## Task brief
With the pictures removed, set down all of the entries below exactly.

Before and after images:
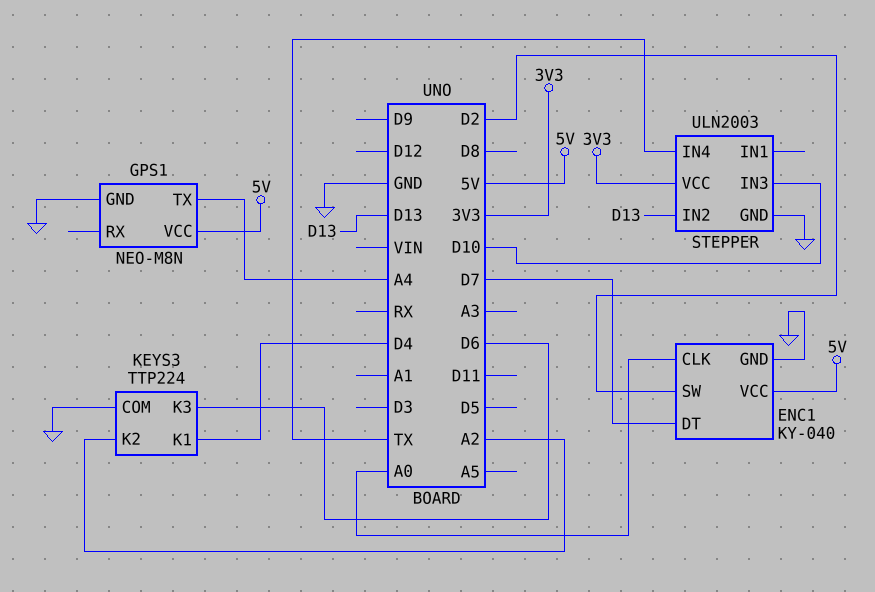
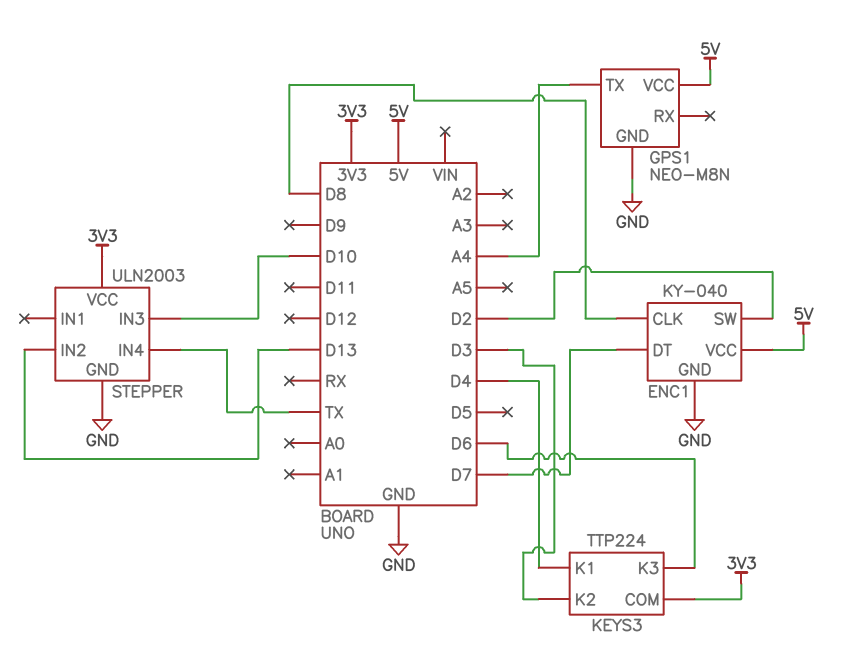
ENC1 pin CLK: A0 -> D8
KEYS3 pin COM: GND -> 3V3
KEYS3 pin K2: A2 -> D3

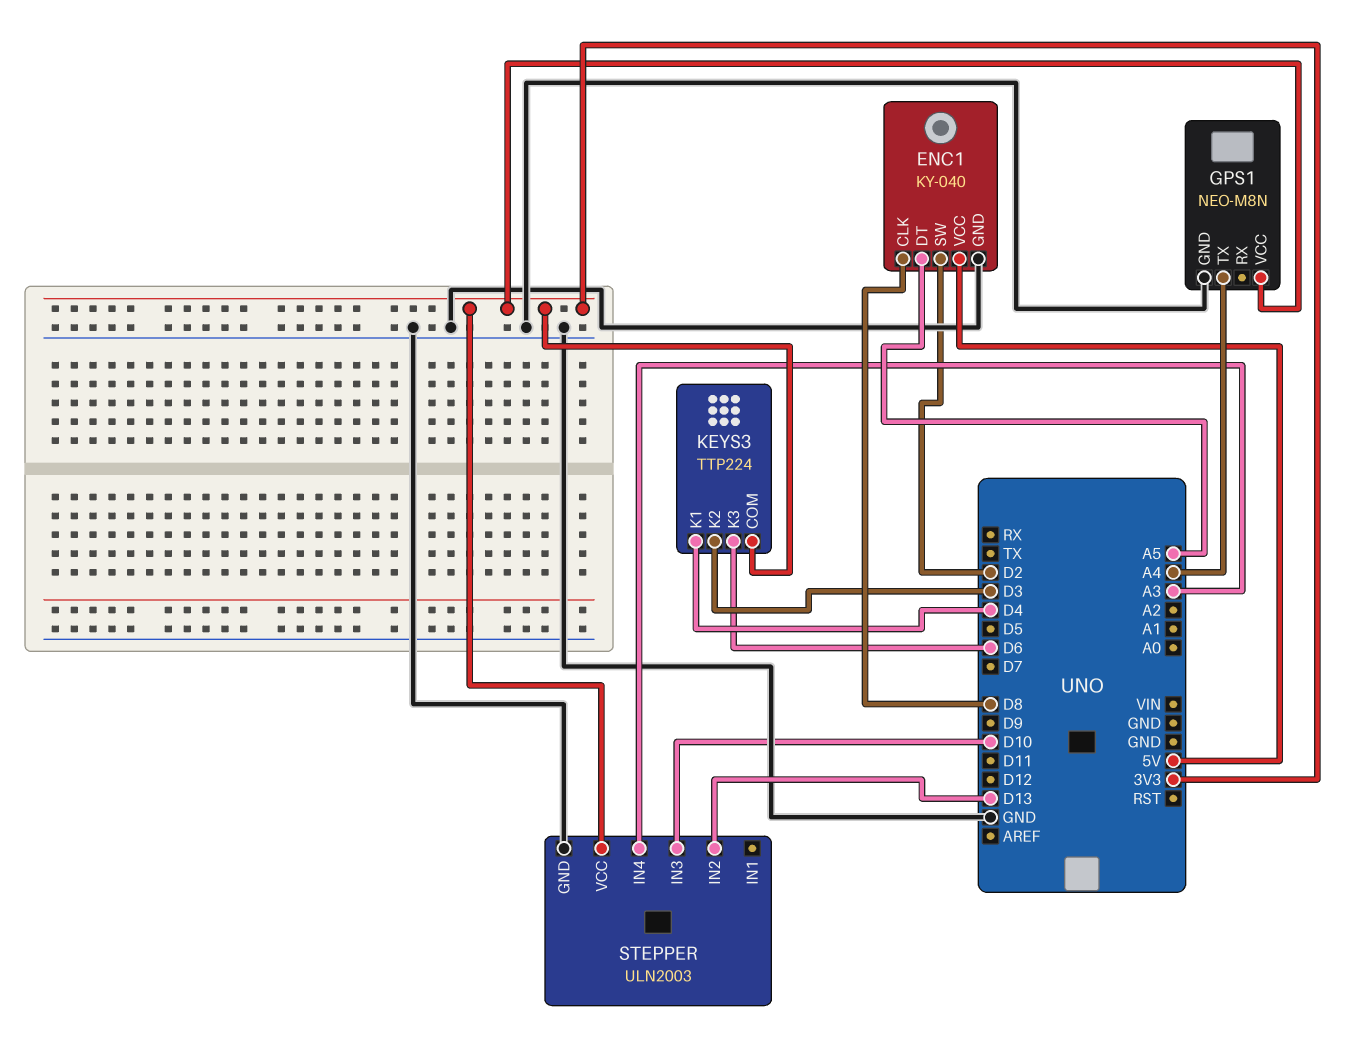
ENC1 pin DT: D7 -> A5
GPS1 pin VCC: 5V -> 3V3
STEPPER pin IN4: TX -> A3

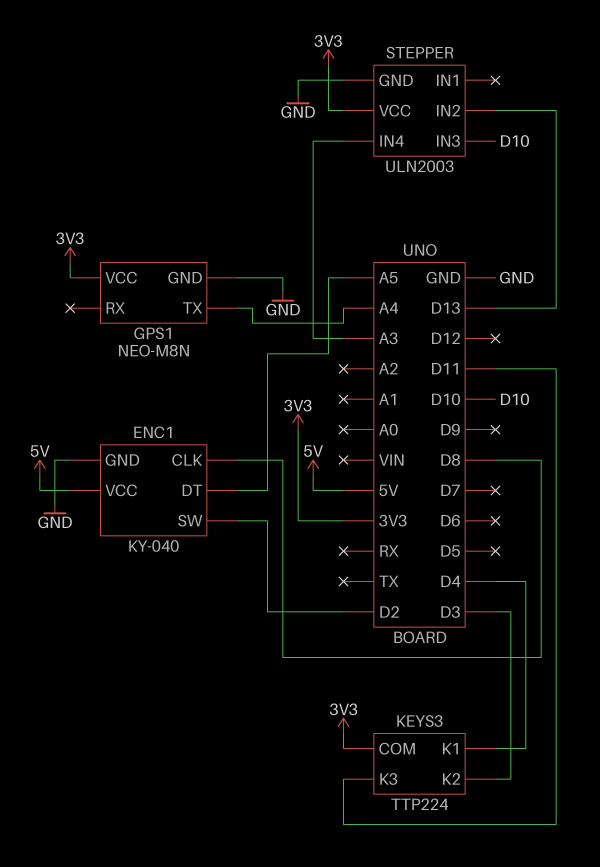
KEYS3 pin K3: D6 -> D11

## Result for this task
ENC1 pin CLK: A0 -> D8
KEYS3 pin COM: GND -> 3V3
KEYS3 pin K2: A2 -> D3

ENC1 pin DT: D7 -> A5
GPS1 pin VCC: 5V -> 3V3
STEPPER pin IN4: TX -> A3

KEYS3 pin K3: D6 -> D11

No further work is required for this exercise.